BEGIN
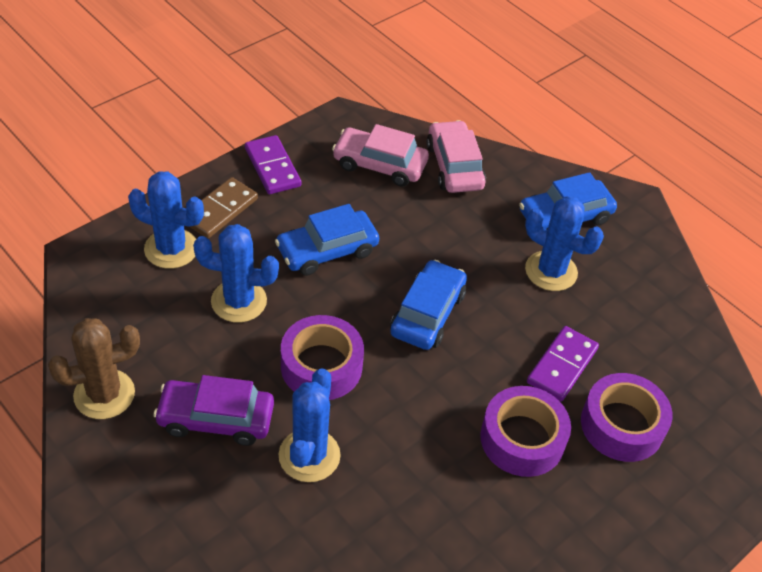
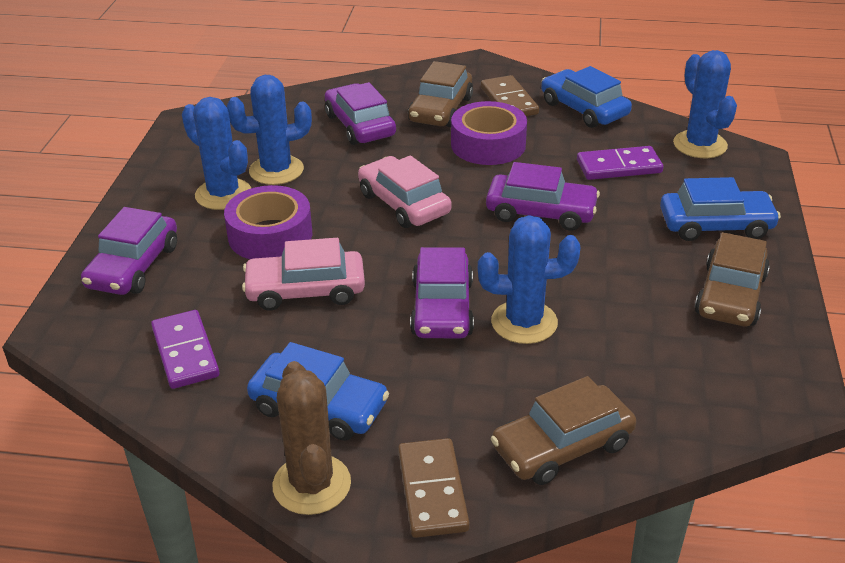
brown car: 0 -> 3
brown domino: 1 -> 2
purple car: 1 -> 4
purple tape: 3 -> 2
END
Exercise prompt
The whole listing should be restated word for word, with no pictures.

Task answer
brown car: 0 -> 3
brown domino: 1 -> 2
purple car: 1 -> 4
purple tape: 3 -> 2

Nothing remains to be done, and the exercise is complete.